=== TASK INSTRUCTIONS ===
Copy the records below line for line, leaving out the pictures.

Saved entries
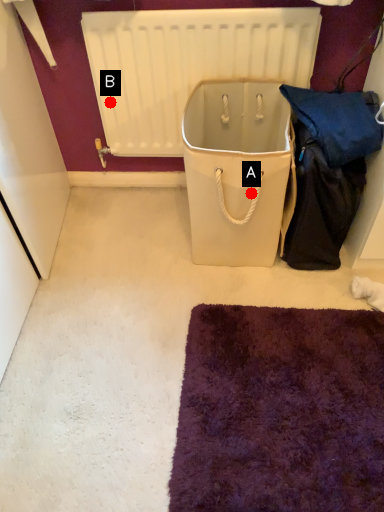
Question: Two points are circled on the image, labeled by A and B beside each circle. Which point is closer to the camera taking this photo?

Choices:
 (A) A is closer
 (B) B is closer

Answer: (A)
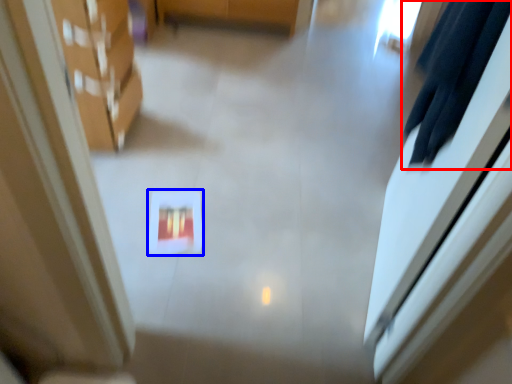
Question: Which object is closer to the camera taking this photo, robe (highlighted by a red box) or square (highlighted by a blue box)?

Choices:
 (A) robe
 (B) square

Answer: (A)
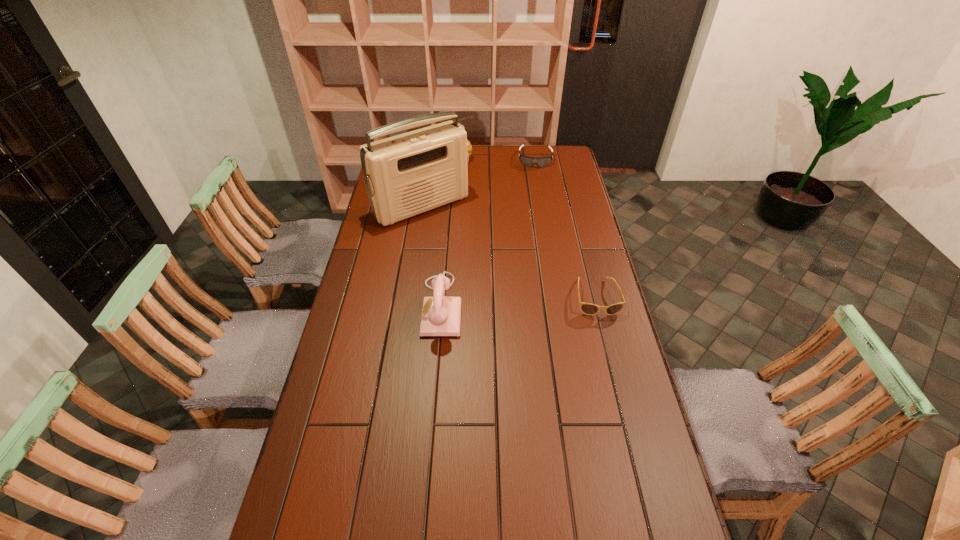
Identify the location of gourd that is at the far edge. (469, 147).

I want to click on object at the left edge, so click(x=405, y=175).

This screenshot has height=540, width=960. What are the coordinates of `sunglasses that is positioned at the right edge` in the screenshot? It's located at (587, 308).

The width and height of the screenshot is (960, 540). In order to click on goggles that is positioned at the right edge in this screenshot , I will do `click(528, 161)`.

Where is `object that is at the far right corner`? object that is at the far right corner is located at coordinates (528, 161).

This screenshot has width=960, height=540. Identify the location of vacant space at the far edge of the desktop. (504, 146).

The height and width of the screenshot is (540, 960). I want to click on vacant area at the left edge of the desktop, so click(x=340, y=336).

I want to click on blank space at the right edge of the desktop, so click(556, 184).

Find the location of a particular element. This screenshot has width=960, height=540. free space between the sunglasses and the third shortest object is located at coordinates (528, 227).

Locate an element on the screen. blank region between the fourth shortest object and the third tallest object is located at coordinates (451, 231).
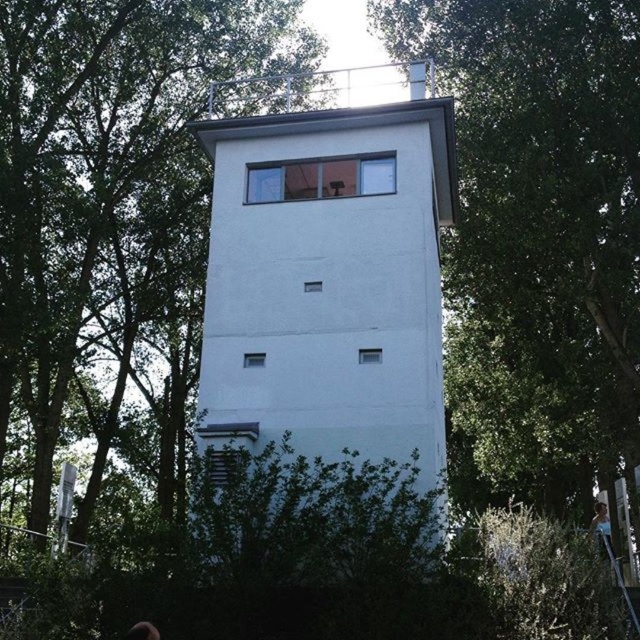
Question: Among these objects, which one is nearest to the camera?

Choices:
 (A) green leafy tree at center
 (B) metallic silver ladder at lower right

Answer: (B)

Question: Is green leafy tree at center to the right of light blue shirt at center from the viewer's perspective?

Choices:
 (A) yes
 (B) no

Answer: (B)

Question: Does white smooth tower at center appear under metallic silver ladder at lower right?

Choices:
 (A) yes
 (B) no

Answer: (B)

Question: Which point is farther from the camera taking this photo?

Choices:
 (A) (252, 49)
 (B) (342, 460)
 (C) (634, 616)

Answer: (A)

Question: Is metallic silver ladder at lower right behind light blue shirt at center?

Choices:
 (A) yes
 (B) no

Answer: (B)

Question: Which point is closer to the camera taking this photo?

=== OUTPUT ===
Question: Two points are circled on the image, labeled by A and B beside each circle. Which point is closer to the camera taking this photo?

Choices:
 (A) A is closer
 (B) B is closer

Answer: (A)
Question: Which object is closer to the camera taking this photo, robe (highlighted by a red box) or square (highlighted by a blue box)?

Choices:
 (A) robe
 (B) square

Answer: (A)
Identify the location of gourd that is at the far edge. (469, 147).

I want to click on object at the left edge, so click(x=405, y=175).

This screenshot has height=540, width=960. What are the coordinates of `sunglasses that is positioned at the right edge` in the screenshot? It's located at (587, 308).

The width and height of the screenshot is (960, 540). In order to click on goggles that is positioned at the right edge in this screenshot , I will do `click(528, 161)`.

Where is `object that is at the far right corner`? object that is at the far right corner is located at coordinates (528, 161).

This screenshot has width=960, height=540. Identify the location of vacant space at the far edge of the desktop. (504, 146).

The height and width of the screenshot is (540, 960). I want to click on vacant area at the left edge of the desktop, so click(x=340, y=336).

I want to click on blank space at the right edge of the desktop, so click(556, 184).

Find the location of a particular element. This screenshot has width=960, height=540. free space between the sunglasses and the third shortest object is located at coordinates (528, 227).

Locate an element on the screen. blank region between the fourth shortest object and the third tallest object is located at coordinates (451, 231).
Question: Among these objects, which one is nearest to the camera?

Choices:
 (A) green leafy tree at center
 (B) metallic silver ladder at lower right

Answer: (B)

Question: Is green leafy tree at center to the right of light blue shirt at center from the viewer's perspective?

Choices:
 (A) yes
 (B) no

Answer: (B)

Question: Does white smooth tower at center appear under metallic silver ladder at lower right?

Choices:
 (A) yes
 (B) no

Answer: (B)

Question: Which point is farther from the camera taking this photo?

Choices:
 (A) (252, 49)
 (B) (342, 460)
 (C) (634, 616)

Answer: (A)

Question: Is metallic silver ladder at lower right behind light blue shirt at center?

Choices:
 (A) yes
 (B) no

Answer: (B)

Question: Which point is closer to the camera taking this photo?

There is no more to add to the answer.